[Written instruction]: Copy out everything from the start of the entries below down to the line containing "Output the [x, y]", with both ends included. Leave the pictures out of your copy.

[Data]:
________
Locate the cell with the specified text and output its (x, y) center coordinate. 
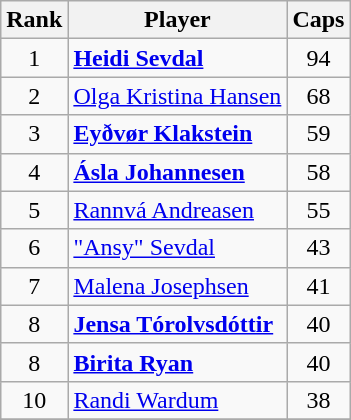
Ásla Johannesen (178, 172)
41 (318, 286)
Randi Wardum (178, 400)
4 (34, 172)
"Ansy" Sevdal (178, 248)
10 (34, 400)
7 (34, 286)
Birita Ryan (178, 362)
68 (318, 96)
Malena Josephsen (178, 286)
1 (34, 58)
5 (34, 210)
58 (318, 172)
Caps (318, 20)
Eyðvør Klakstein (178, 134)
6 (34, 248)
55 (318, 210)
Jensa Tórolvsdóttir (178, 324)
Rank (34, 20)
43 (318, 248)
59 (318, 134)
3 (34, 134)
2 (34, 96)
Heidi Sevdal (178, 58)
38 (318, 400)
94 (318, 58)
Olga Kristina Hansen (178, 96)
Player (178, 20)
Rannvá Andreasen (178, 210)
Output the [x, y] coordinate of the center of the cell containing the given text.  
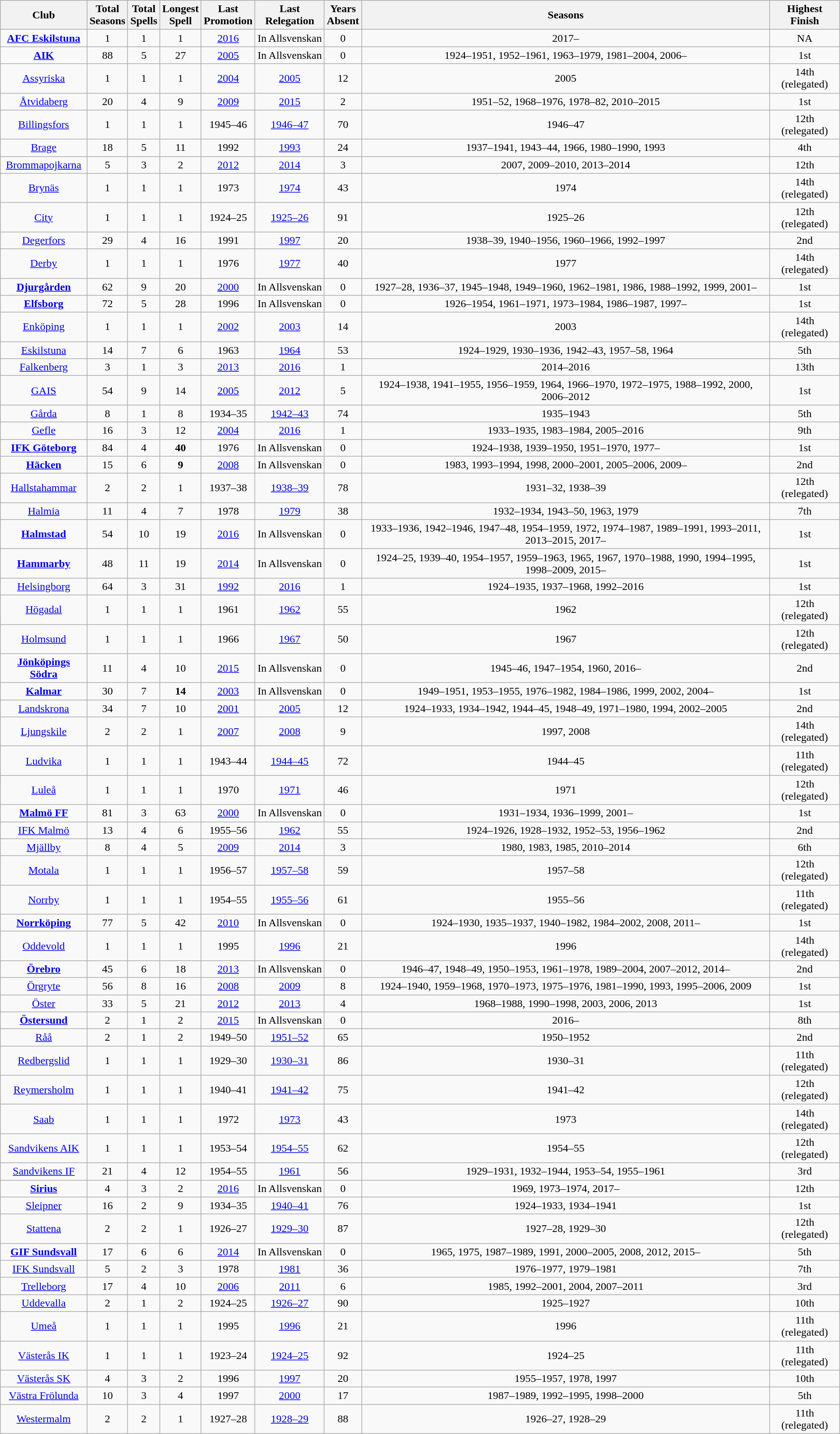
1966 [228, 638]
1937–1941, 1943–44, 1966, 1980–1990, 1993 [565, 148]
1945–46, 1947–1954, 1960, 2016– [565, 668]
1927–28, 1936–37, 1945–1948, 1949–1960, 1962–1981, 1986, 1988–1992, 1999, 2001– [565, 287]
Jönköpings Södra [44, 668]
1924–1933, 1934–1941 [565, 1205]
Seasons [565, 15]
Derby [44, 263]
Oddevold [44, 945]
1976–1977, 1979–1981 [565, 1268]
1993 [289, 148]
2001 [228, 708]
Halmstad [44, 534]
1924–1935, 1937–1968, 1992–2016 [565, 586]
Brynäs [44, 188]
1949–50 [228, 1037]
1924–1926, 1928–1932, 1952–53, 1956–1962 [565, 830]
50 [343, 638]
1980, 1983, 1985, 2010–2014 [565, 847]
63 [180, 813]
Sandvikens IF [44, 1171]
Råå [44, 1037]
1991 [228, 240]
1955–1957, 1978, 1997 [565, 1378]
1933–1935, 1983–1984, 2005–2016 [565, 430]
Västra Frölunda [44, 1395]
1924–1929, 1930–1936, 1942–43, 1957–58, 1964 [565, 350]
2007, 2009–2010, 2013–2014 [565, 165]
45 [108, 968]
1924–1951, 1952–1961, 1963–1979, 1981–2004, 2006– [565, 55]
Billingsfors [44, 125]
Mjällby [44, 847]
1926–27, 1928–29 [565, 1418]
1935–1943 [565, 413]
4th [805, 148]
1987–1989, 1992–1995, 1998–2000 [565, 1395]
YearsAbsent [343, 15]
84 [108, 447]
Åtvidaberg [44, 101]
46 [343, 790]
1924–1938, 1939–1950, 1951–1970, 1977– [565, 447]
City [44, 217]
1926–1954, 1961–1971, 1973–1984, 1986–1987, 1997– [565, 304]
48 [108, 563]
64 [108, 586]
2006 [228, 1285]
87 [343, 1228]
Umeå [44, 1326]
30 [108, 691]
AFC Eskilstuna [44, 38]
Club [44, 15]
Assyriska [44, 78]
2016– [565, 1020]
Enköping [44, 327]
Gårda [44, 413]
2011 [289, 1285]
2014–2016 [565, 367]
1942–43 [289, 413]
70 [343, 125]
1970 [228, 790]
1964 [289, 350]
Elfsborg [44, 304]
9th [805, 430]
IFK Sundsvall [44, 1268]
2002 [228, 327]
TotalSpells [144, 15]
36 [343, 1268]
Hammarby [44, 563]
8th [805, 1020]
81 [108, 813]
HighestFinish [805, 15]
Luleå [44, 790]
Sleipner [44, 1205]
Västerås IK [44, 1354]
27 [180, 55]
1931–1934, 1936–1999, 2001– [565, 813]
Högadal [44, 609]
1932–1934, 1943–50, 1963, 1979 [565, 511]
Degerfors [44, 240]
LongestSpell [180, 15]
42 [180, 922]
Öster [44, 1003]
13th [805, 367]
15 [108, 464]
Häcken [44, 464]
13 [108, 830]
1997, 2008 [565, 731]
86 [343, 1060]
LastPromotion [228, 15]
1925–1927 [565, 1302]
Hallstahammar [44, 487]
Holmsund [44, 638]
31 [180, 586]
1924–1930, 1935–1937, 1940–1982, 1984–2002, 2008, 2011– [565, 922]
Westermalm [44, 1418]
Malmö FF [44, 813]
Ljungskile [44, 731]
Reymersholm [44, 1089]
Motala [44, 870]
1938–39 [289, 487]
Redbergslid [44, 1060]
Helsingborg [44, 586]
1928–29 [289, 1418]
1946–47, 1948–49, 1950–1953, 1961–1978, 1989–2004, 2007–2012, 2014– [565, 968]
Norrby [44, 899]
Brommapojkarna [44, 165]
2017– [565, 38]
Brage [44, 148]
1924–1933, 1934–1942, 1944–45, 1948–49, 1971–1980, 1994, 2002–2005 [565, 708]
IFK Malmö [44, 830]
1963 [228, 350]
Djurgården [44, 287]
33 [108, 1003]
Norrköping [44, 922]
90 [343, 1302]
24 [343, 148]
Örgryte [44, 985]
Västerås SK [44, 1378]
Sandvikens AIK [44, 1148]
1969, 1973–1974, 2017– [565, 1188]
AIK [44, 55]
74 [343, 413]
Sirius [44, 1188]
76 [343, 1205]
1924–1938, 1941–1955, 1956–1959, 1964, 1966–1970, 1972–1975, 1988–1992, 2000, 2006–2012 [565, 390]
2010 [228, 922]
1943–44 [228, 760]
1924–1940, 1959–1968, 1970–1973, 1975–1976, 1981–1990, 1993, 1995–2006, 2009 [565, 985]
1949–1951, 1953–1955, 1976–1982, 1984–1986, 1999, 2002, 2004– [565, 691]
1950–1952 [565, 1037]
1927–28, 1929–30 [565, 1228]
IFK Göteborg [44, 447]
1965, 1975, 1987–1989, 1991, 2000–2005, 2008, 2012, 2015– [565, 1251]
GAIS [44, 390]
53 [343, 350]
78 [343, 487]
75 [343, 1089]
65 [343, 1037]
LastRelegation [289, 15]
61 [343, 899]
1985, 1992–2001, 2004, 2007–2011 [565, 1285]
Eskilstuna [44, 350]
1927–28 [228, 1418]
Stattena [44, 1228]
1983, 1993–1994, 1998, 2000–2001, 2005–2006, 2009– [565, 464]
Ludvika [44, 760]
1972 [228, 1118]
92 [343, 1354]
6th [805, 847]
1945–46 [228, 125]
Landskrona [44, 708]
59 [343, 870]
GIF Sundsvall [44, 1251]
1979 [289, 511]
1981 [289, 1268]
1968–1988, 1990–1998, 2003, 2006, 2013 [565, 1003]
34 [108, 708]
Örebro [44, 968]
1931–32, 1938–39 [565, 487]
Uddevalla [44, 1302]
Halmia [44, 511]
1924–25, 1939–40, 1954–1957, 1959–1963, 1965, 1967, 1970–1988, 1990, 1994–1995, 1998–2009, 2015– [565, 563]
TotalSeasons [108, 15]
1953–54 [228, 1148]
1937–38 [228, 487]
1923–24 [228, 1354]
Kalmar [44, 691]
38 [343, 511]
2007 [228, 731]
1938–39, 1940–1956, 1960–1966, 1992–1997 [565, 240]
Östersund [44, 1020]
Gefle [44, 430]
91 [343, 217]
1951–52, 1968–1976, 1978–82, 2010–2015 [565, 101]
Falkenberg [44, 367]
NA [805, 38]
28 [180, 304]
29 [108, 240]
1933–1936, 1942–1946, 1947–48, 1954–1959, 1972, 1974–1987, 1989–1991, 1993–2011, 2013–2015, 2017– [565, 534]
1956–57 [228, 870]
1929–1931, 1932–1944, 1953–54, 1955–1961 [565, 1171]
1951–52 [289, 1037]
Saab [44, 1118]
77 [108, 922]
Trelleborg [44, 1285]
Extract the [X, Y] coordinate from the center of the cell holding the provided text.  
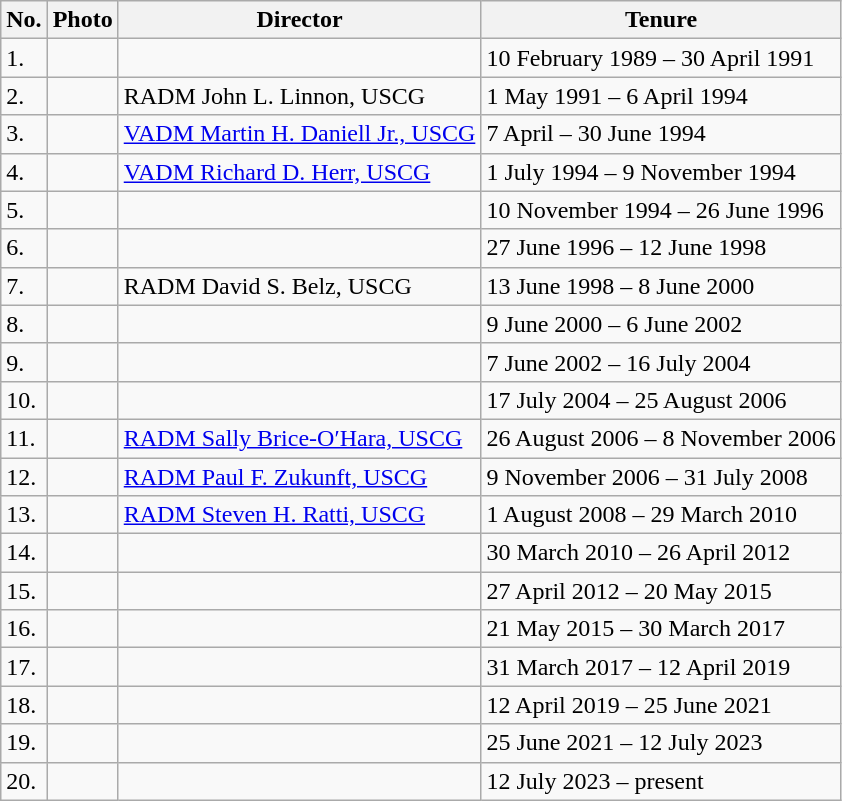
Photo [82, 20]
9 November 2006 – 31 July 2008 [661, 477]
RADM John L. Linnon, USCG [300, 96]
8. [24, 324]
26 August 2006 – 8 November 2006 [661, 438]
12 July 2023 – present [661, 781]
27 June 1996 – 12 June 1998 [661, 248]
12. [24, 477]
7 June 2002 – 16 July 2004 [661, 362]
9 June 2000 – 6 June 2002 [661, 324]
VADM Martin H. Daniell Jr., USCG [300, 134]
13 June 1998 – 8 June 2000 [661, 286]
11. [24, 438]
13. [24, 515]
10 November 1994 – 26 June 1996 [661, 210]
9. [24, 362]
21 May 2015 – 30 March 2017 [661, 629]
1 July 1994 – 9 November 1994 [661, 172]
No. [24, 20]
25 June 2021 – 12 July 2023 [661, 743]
________
[Response to this exercise]:
Locate the cell with the specified text and output its (x, y) center coordinate. 
Ásla Johannesen (178, 172)
41 (318, 286)
Randi Wardum (178, 400)
4 (34, 172)
"Ansy" Sevdal (178, 248)
10 (34, 400)
7 (34, 286)
Birita Ryan (178, 362)
68 (318, 96)
Malena Josephsen (178, 286)
1 (34, 58)
5 (34, 210)
58 (318, 172)
Caps (318, 20)
Eyðvør Klakstein (178, 134)
6 (34, 248)
55 (318, 210)
Jensa Tórolvsdóttir (178, 324)
Rank (34, 20)
43 (318, 248)
59 (318, 134)
3 (34, 134)
2 (34, 96)
Heidi Sevdal (178, 58)
38 (318, 400)
94 (318, 58)
Olga Kristina Hansen (178, 96)
Player (178, 20)
Rannvá Andreasen (178, 210)
Output the [x, y] coordinate of the center of the cell containing the given text.  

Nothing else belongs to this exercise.